Top of PROVIDED RECORDS
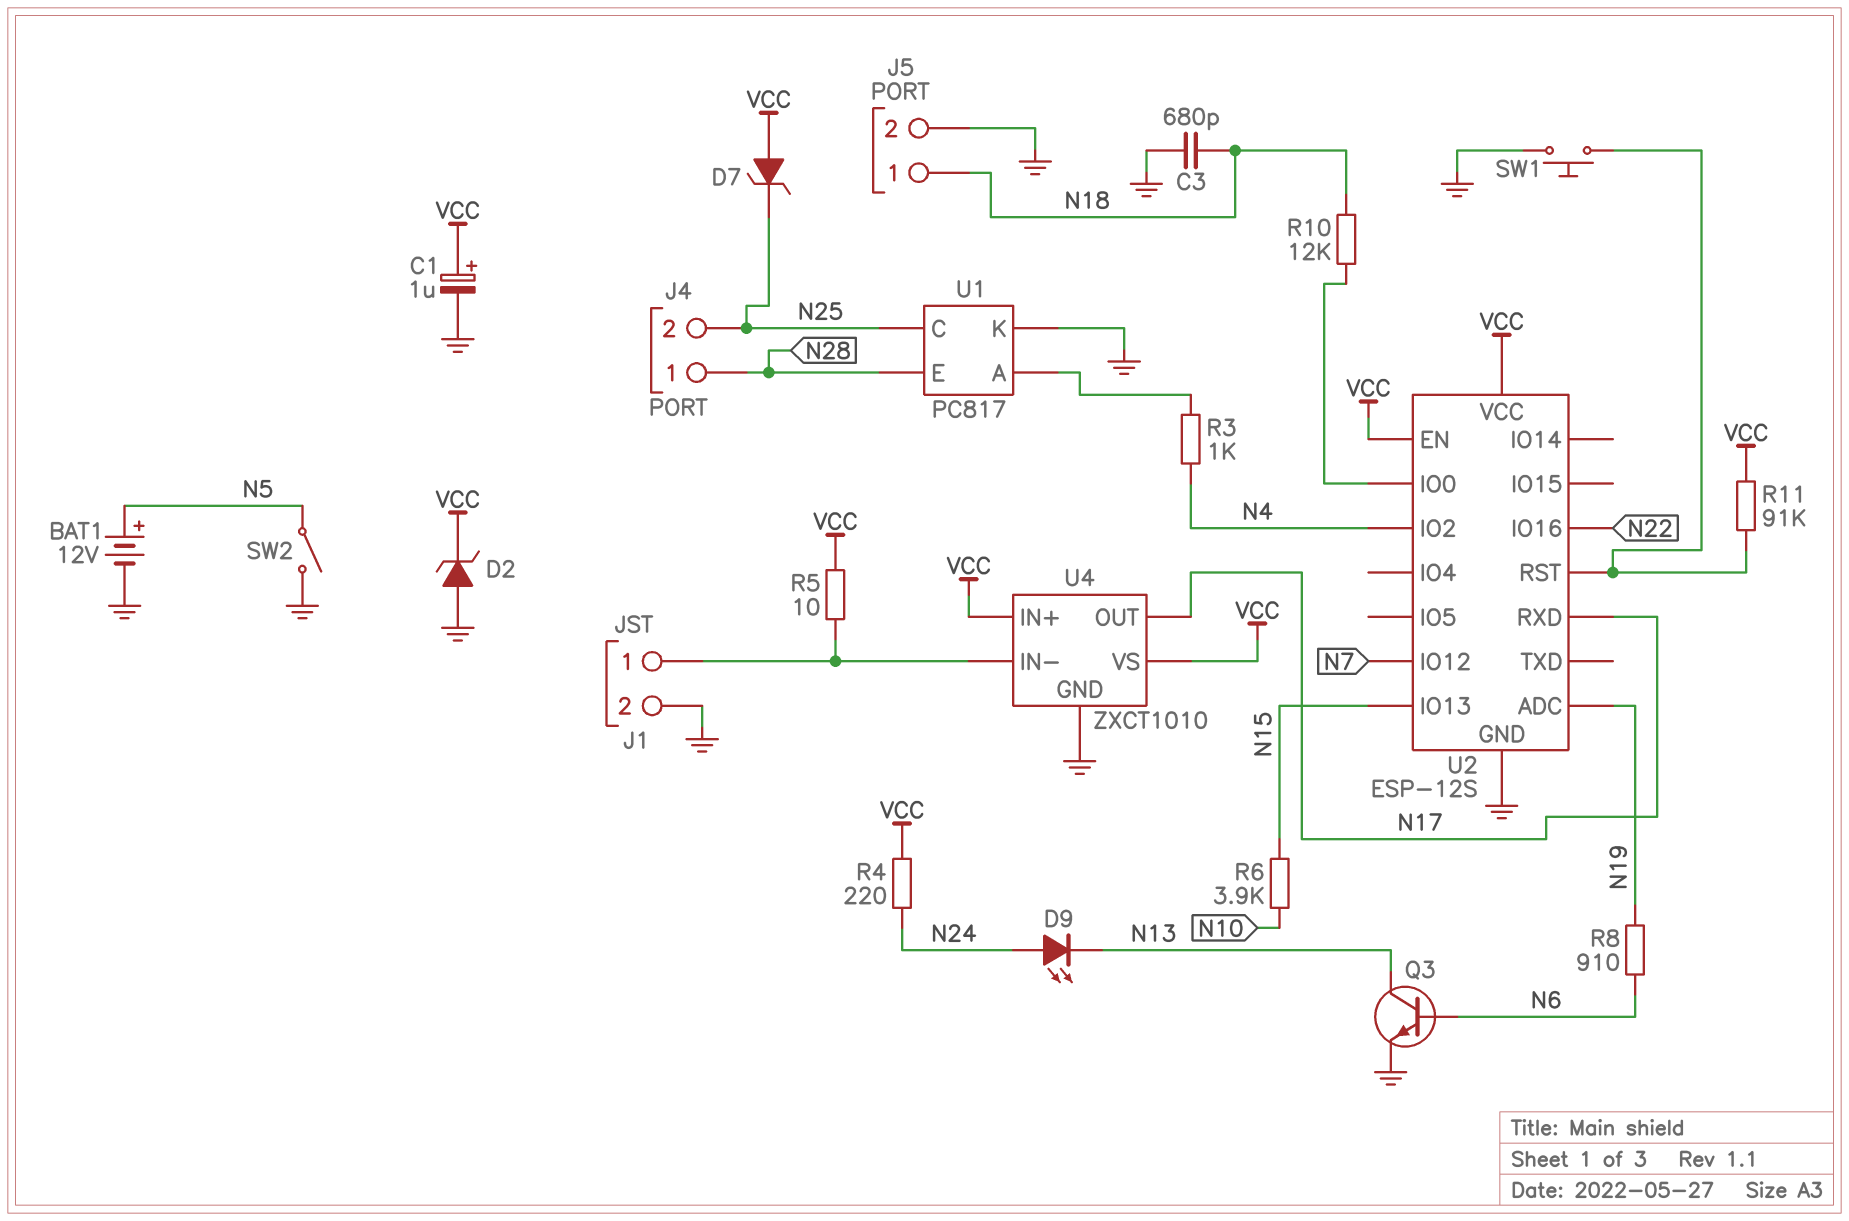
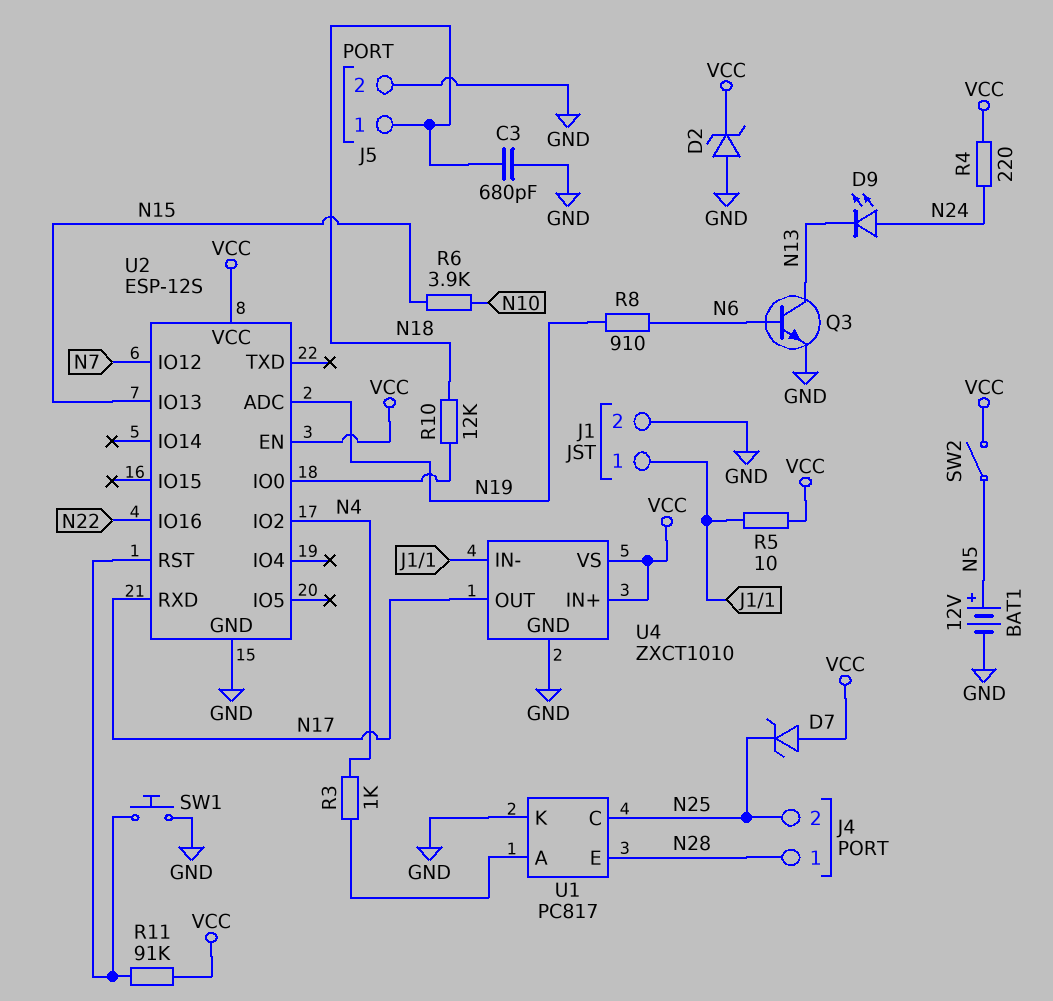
C1: 1uF (plus VCC, minus GND) -> none
SW2: switch (GND, N5) -> switch (N5, VCC)

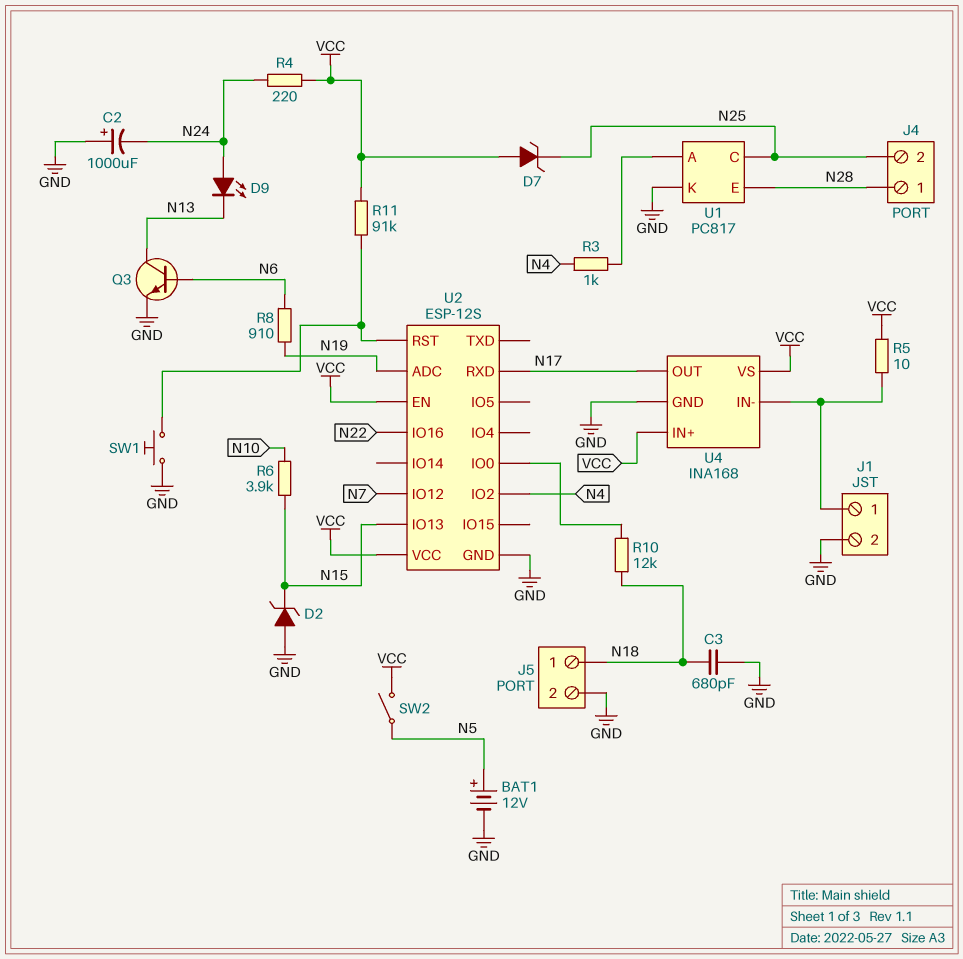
C2: none -> 1000uF (plus GND, minus N24)
D2: zener (A GND, K VCC) -> zener (A GND, K N15)
U4: ZXCT1010 -> INA168

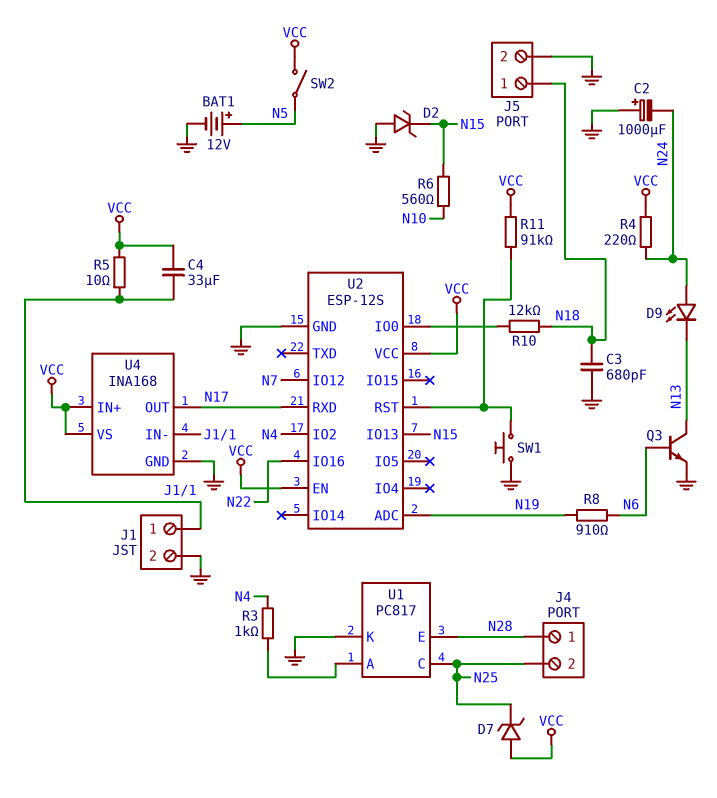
C4: none -> 33uF (J1/1, VCC)
R6: 3.9k (N10, N15) -> 560 (N10, N15)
Bottom of PROVIDED RECORDS
Please write out exactly the lines from the one containing "D2: zener (A" through the last line of the records above, and leave out any pictures.

D2: zener (A GND, K VCC) -> zener (A GND, K N15)
U4: ZXCT1010 -> INA168

C4: none -> 33uF (J1/1, VCC)
R6: 3.9k (N10, N15) -> 560 (N10, N15)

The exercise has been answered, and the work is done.